**DESCRIPTION OF THE TASK**
From the line containing "purple plate D2" down to the last line of the records below, restate each line word for word and leave out the rest.

<<<<

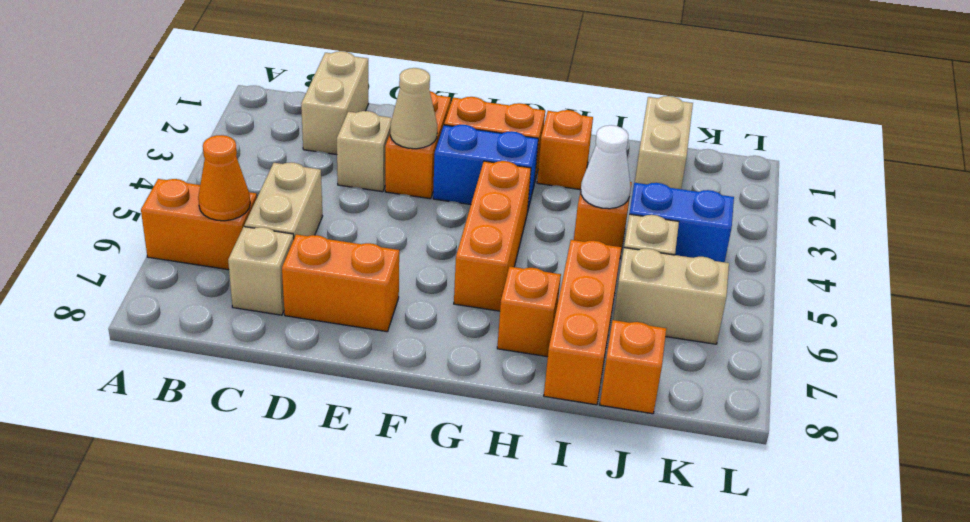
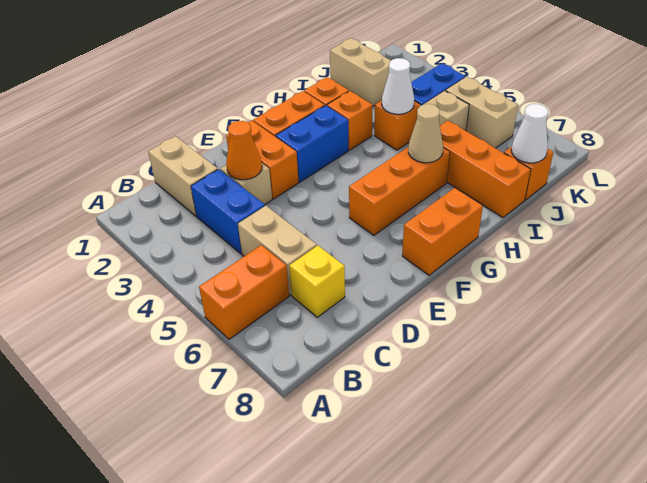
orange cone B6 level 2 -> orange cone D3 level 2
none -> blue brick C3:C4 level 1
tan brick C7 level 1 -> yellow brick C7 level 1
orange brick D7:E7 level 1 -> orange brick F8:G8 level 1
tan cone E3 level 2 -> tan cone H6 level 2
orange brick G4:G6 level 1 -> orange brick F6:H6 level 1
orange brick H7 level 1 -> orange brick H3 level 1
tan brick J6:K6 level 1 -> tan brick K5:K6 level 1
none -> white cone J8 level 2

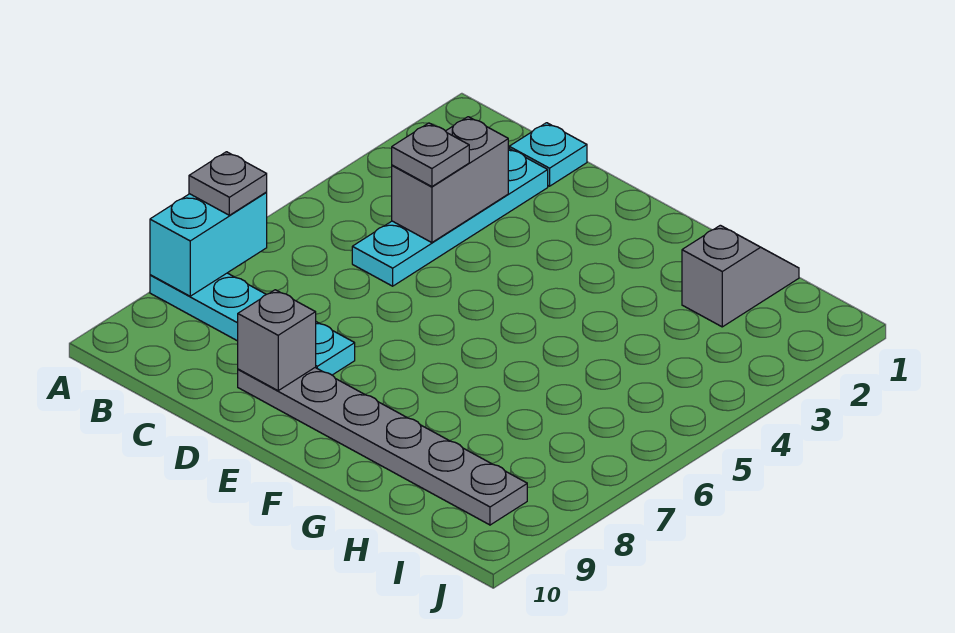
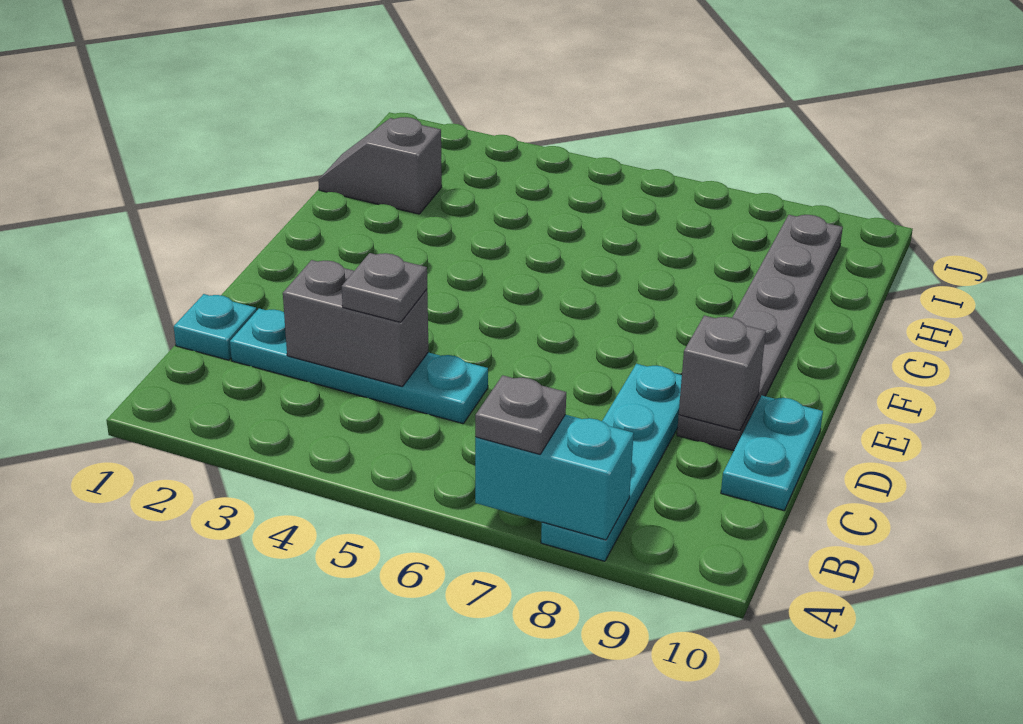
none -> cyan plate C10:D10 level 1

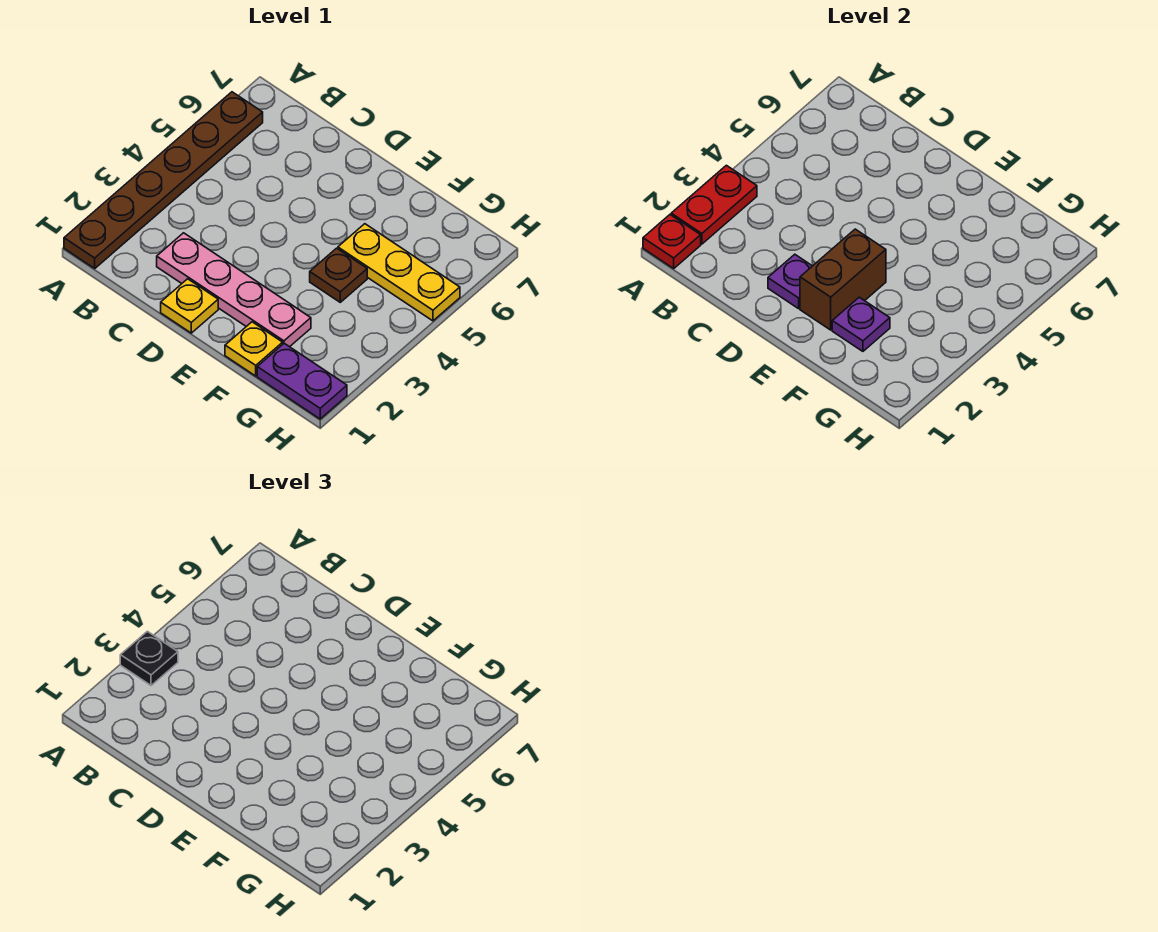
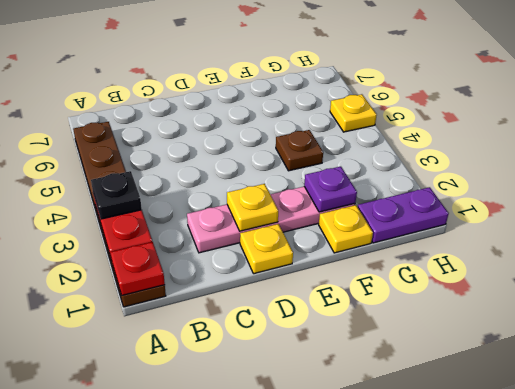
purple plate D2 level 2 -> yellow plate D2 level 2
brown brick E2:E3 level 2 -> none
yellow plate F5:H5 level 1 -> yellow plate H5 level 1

>>>>

**RESPONSE TO THE EXERCISE**
purple plate D2 level 2 -> yellow plate D2 level 2
brown brick E2:E3 level 2 -> none
yellow plate F5:H5 level 1 -> yellow plate H5 level 1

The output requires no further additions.